If an entry holds a picture, leave the picture out and output everything else exactly.

** Opening Data under study block **

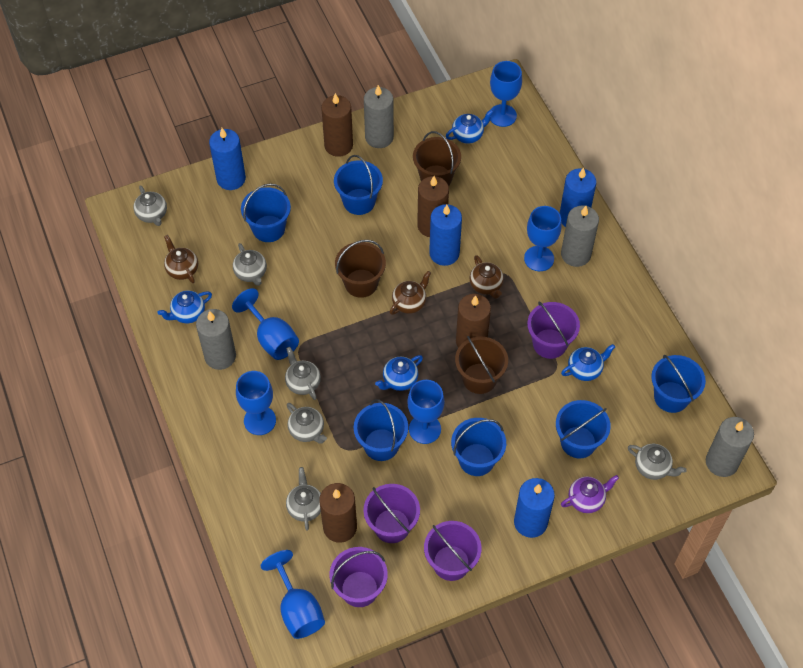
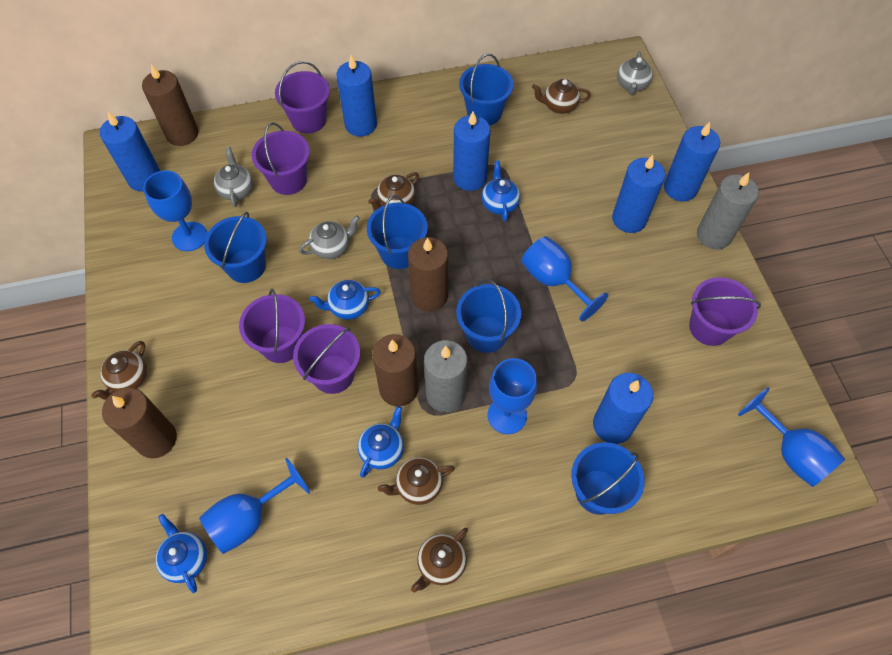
blue bucket: [241,183,291,242] [334,155,383,215] [354,399,408,461] [451,418,506,476] [556,400,611,459] [651,355,706,413] = 6 -> [204,212,267,283] [367,195,428,269] [456,279,521,353] [459,53,513,126] [571,442,645,515] = 5
blue candle: [209,128,246,190] [429,204,462,266] [514,478,555,538] [560,168,596,227] = 4 -> [100,112,160,192] [336,55,377,137] [453,111,490,191] [593,373,653,444] [612,155,665,233] [664,122,720,202] = 6
blue goblet: [232,288,299,360] [236,371,276,435] [261,550,325,639] [407,380,445,444] [490,61,522,127] [524,206,562,271] = 6 -> [143,170,207,251] [199,458,310,554] [487,358,537,434] [522,236,608,321] [738,387,845,487] = 5
brown bucket: [335,240,386,298] [413,131,461,186] [455,336,508,394] = 3 -> none = 0
brown teapot: [164,235,198,283] [390,271,431,315] [469,255,504,299] = 3 -> [91,341,147,400] [368,172,419,210] [378,457,455,505] [411,528,468,593] [532,79,591,114] = 5
grey candle: [196,309,236,370] [364,85,394,148] [561,205,599,267] [706,417,754,477] = 4 -> [424,340,467,412] [697,172,759,250] = 2
grey teapot: [133,185,167,226] [233,243,267,286] [285,347,321,400] [286,467,321,531] [287,403,327,444] [628,444,687,480] = 6 -> [214,147,253,207] [299,215,360,259] [617,52,653,95] = 3
purple bucket: [330,547,388,607] [363,484,420,543] [424,521,481,581] [527,302,580,359] = 4 -> [239,289,305,363] [252,122,310,195] [275,61,330,134] [293,324,360,394] [689,277,761,346] = 5
purple teapot: [561,475,619,513] = 1 -> none = 0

** Closing Data under study block **

§ **Output below**:
blue bucket: [241,183,291,242] [334,155,383,215] [354,399,408,461] [451,418,506,476] [556,400,611,459] [651,355,706,413] = 6 -> [204,212,267,283] [367,195,428,269] [456,279,521,353] [459,53,513,126] [571,442,645,515] = 5
blue candle: [209,128,246,190] [429,204,462,266] [514,478,555,538] [560,168,596,227] = 4 -> [100,112,160,192] [336,55,377,137] [453,111,490,191] [593,373,653,444] [612,155,665,233] [664,122,720,202] = 6
blue goblet: [232,288,299,360] [236,371,276,435] [261,550,325,639] [407,380,445,444] [490,61,522,127] [524,206,562,271] = 6 -> [143,170,207,251] [199,458,310,554] [487,358,537,434] [522,236,608,321] [738,387,845,487] = 5
brown bucket: [335,240,386,298] [413,131,461,186] [455,336,508,394] = 3 -> none = 0
brown teapot: [164,235,198,283] [390,271,431,315] [469,255,504,299] = 3 -> [91,341,147,400] [368,172,419,210] [378,457,455,505] [411,528,468,593] [532,79,591,114] = 5
grey candle: [196,309,236,370] [364,85,394,148] [561,205,599,267] [706,417,754,477] = 4 -> [424,340,467,412] [697,172,759,250] = 2
grey teapot: [133,185,167,226] [233,243,267,286] [285,347,321,400] [286,467,321,531] [287,403,327,444] [628,444,687,480] = 6 -> [214,147,253,207] [299,215,360,259] [617,52,653,95] = 3
purple bucket: [330,547,388,607] [363,484,420,543] [424,521,481,581] [527,302,580,359] = 4 -> [239,289,305,363] [252,122,310,195] [275,61,330,134] [293,324,360,394] [689,277,761,346] = 5
purple teapot: [561,475,619,513] = 1 -> none = 0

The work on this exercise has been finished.